▶ **Directions**: Where an entry below contains an image, skip the image and reproduce the rest exactly.

▼

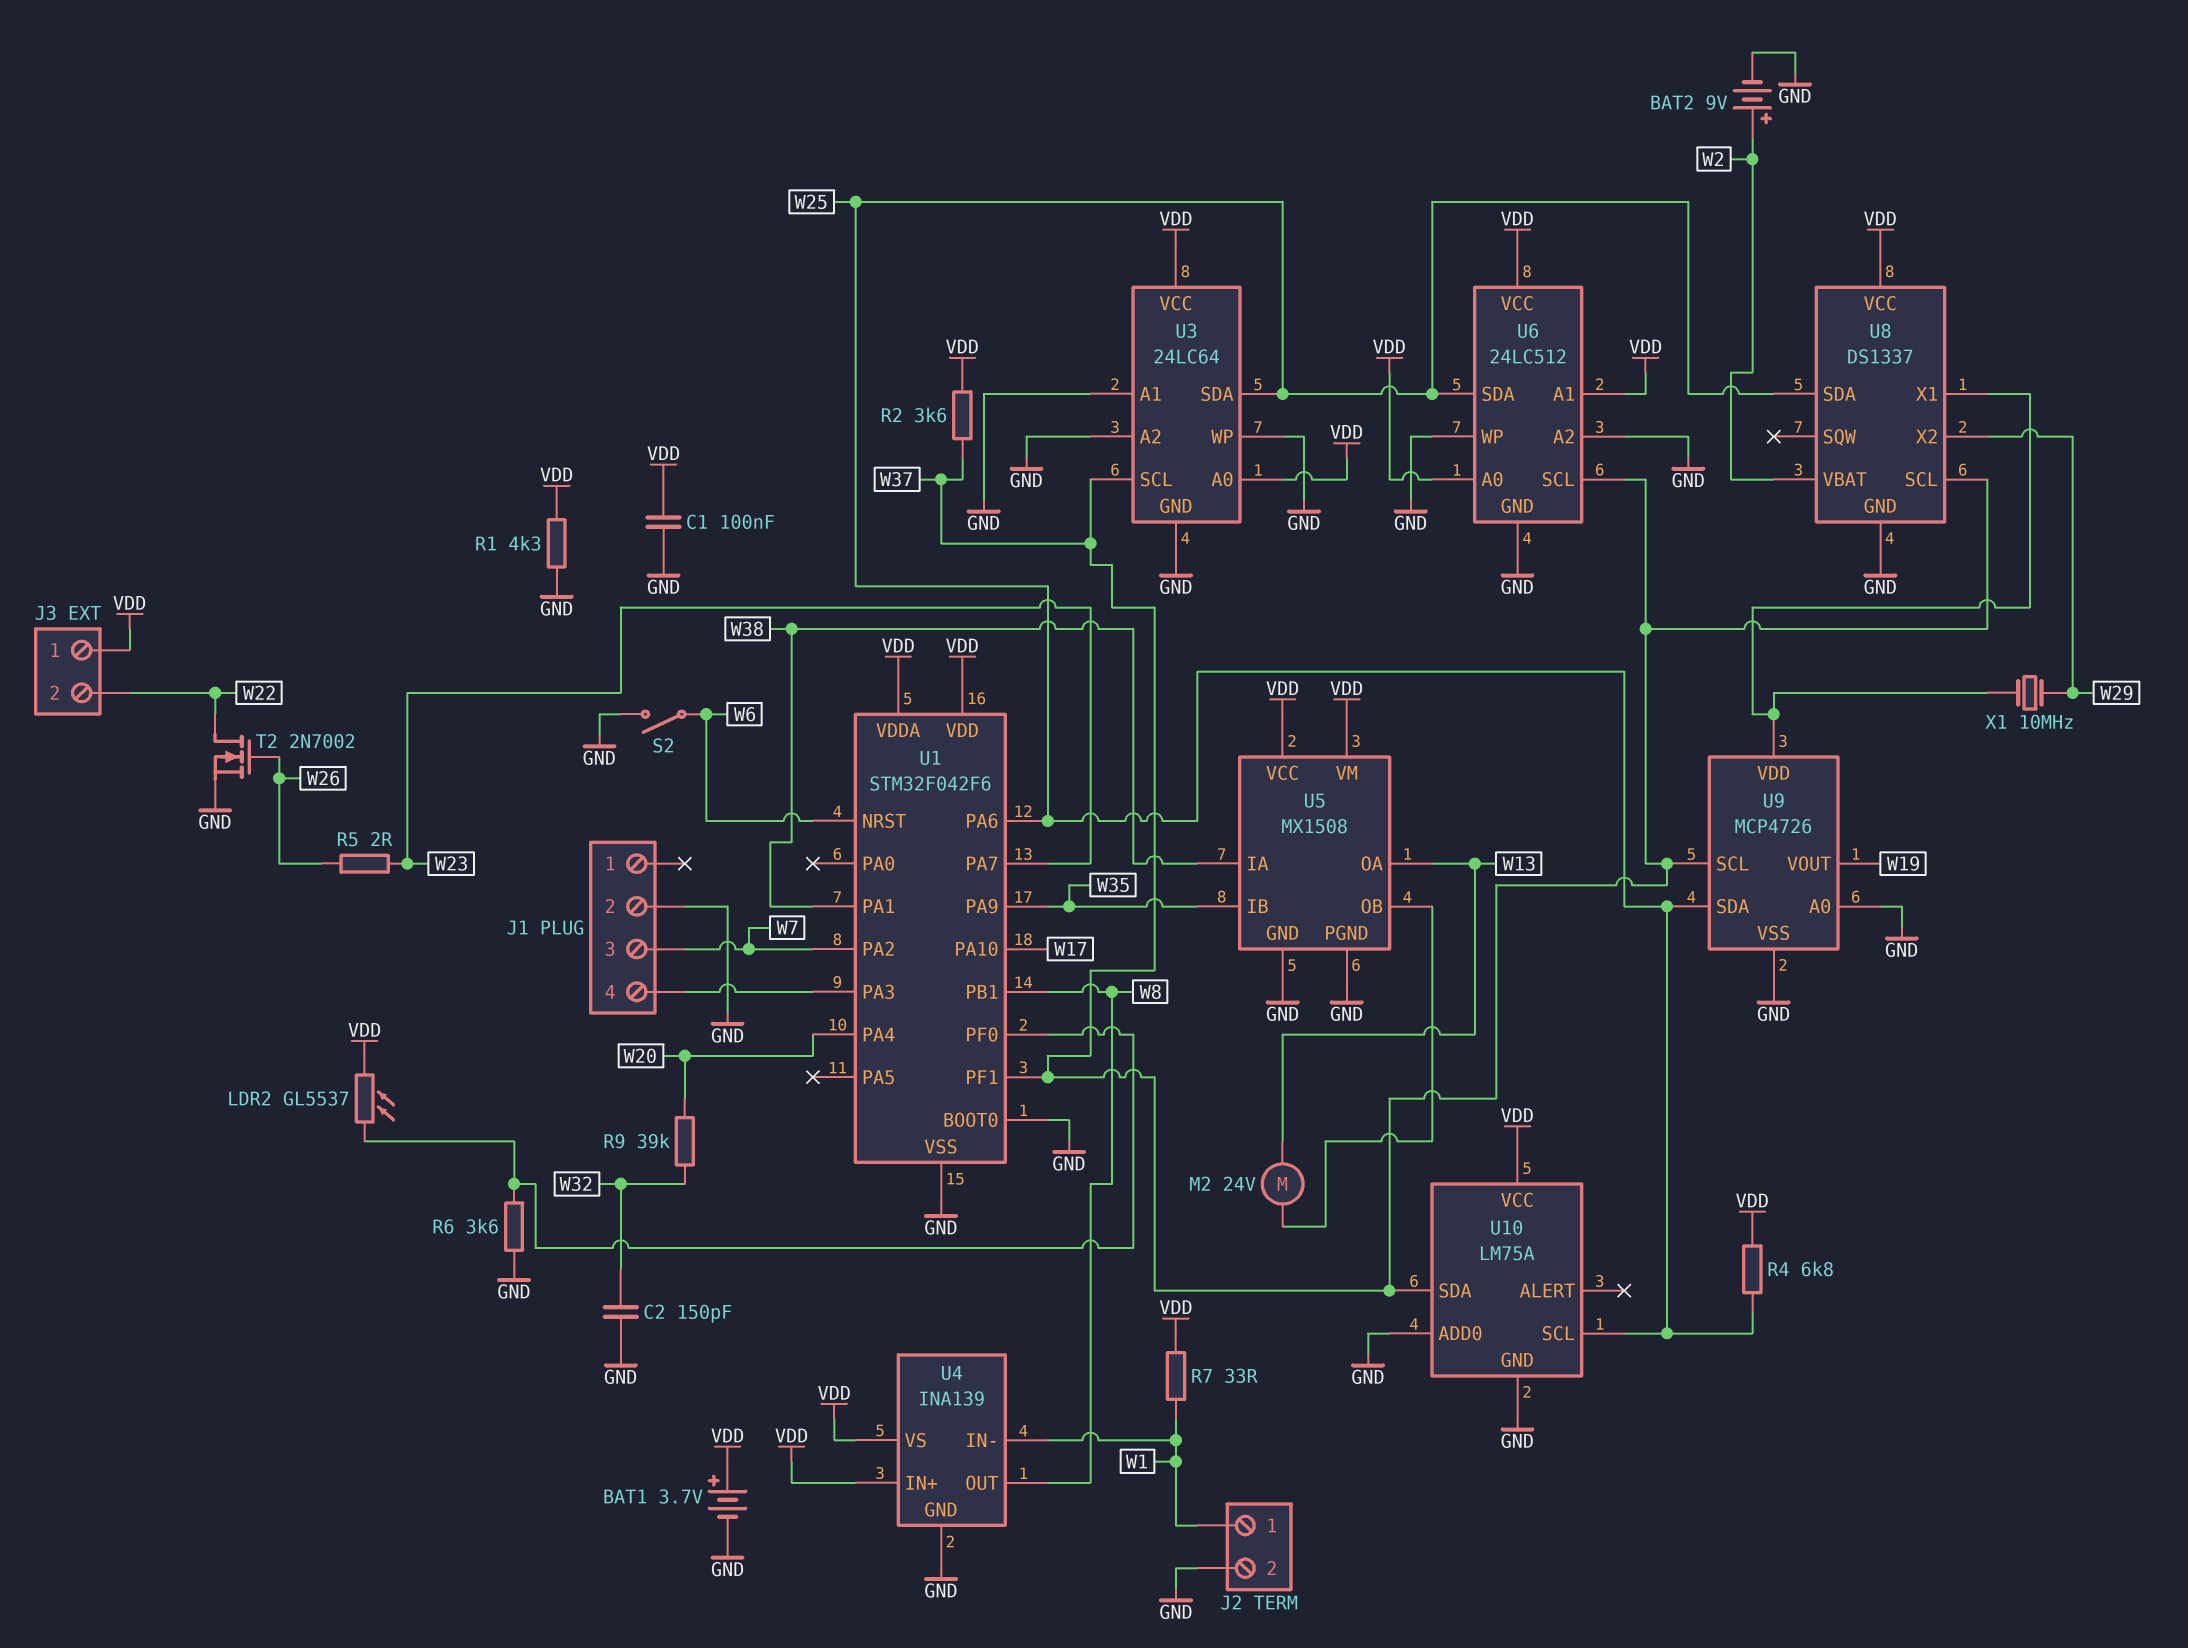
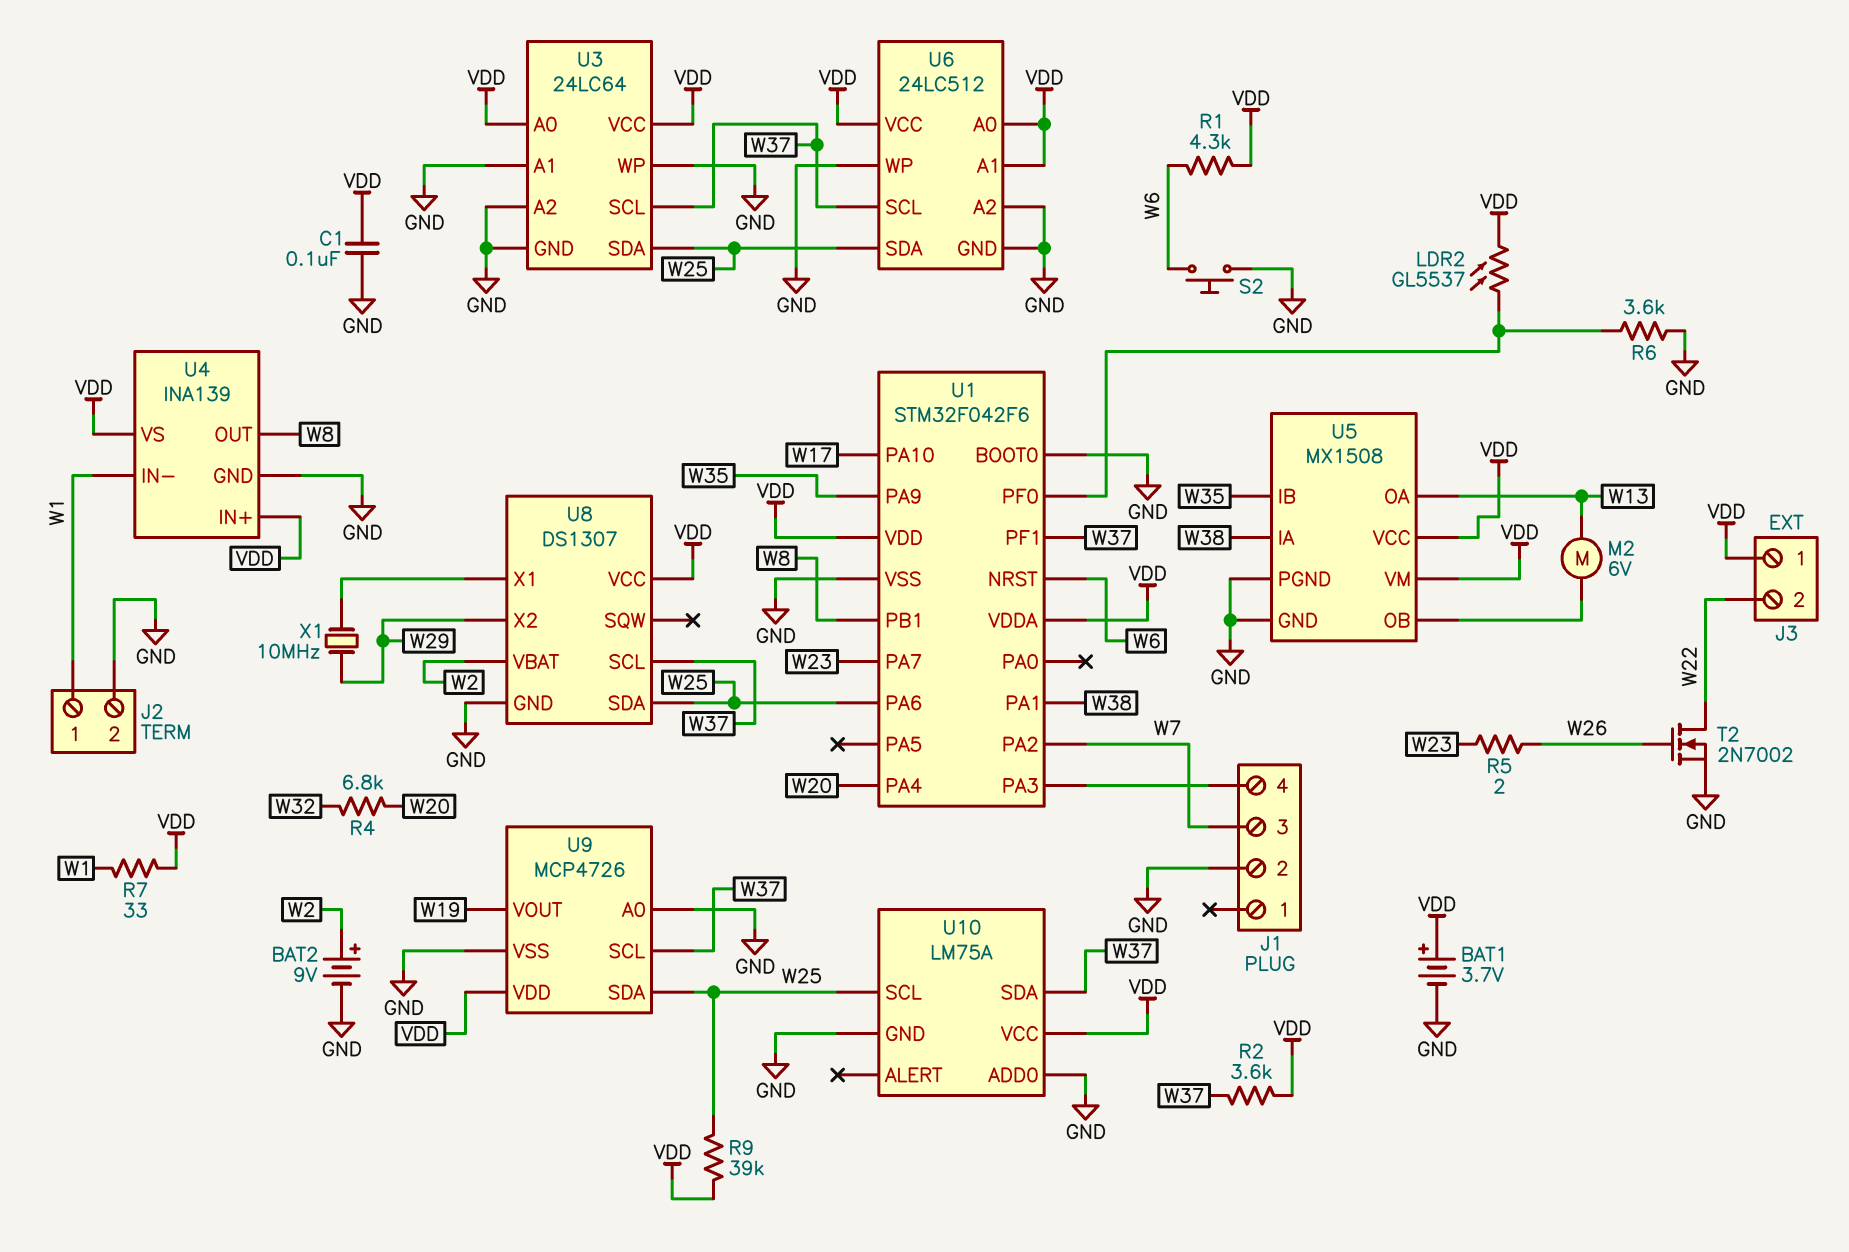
C2: 150pF (GND, W32) -> none
M2: motor 24V (U5/OB, W13) -> motor 6V (U5/OB, W13)
R1: 4.3k (GND, VDD) -> 4.3k (VDD, W6)
R4: 6.8k (VDD, W25) -> 6.8k (W20, W32)
R9: 39k (W20, W32) -> 39k (VDD, W25)
S2: switch (GND, W6) -> button (GND, W6)
U8: DS1337 -> DS1307
U9 pin VDD: U8/X1 -> VDD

▲

▶ **Solution to this task**:
C2: 150pF (GND, W32) -> none
M2: motor 24V (U5/OB, W13) -> motor 6V (U5/OB, W13)
R1: 4.3k (GND, VDD) -> 4.3k (VDD, W6)
R4: 6.8k (VDD, W25) -> 6.8k (W20, W32)
R9: 39k (W20, W32) -> 39k (VDD, W25)
S2: switch (GND, W6) -> button (GND, W6)
U8: DS1337 -> DS1307
U9 pin VDD: U8/X1 -> VDD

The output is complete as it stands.